→ Instructions for the task
Here are the records. Write out exactly the lines between the one holding "cyan brick E1:E2" and the one holding "red tile K9:L10 level 1 -> none", inclusive.

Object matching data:
====
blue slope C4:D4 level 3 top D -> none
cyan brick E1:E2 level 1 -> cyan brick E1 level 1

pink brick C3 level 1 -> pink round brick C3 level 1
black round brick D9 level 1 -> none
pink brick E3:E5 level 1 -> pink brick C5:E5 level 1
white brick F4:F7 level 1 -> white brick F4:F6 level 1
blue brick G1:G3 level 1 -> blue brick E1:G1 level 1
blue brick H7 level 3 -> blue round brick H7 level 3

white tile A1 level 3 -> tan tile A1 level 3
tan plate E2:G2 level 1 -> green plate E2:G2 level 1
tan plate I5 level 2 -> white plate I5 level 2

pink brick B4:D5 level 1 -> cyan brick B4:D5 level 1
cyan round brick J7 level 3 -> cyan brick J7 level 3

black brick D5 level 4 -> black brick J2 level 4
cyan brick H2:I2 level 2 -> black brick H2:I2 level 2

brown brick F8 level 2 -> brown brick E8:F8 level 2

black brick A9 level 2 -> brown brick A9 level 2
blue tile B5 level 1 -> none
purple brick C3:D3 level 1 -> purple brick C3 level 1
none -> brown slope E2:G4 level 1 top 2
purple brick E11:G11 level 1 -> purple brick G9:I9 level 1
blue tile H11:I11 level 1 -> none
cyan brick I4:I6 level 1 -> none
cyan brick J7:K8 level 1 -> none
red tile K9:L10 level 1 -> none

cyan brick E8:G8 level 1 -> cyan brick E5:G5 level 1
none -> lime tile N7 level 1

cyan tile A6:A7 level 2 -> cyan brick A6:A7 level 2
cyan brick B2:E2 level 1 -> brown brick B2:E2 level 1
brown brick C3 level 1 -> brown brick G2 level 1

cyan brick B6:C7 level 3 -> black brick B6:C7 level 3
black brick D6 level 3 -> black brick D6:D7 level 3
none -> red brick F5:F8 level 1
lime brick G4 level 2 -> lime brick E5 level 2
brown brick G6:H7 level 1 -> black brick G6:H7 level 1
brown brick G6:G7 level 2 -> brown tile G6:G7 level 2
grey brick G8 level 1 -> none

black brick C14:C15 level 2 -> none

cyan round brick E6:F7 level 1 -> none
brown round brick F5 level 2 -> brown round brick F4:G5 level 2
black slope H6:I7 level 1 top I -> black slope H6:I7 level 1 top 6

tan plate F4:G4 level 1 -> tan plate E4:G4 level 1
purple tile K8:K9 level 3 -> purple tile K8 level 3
====
→ Answer to this problem
cyan brick E1:E2 level 1 -> cyan brick E1 level 1

pink brick C3 level 1 -> pink round brick C3 level 1
black round brick D9 level 1 -> none
pink brick E3:E5 level 1 -> pink brick C5:E5 level 1
white brick F4:F7 level 1 -> white brick F4:F6 level 1
blue brick G1:G3 level 1 -> blue brick E1:G1 level 1
blue brick H7 level 3 -> blue round brick H7 level 3

white tile A1 level 3 -> tan tile A1 level 3
tan plate E2:G2 level 1 -> green plate E2:G2 level 1
tan plate I5 level 2 -> white plate I5 level 2

pink brick B4:D5 level 1 -> cyan brick B4:D5 level 1
cyan round brick J7 level 3 -> cyan brick J7 level 3

black brick D5 level 4 -> black brick J2 level 4
cyan brick H2:I2 level 2 -> black brick H2:I2 level 2

brown brick F8 level 2 -> brown brick E8:F8 level 2

black brick A9 level 2 -> brown brick A9 level 2
blue tile B5 level 1 -> none
purple brick C3:D3 level 1 -> purple brick C3 level 1
none -> brown slope E2:G4 level 1 top 2
purple brick E11:G11 level 1 -> purple brick G9:I9 level 1
blue tile H11:I11 level 1 -> none
cyan brick I4:I6 level 1 -> none
cyan brick J7:K8 level 1 -> none
red tile K9:L10 level 1 -> none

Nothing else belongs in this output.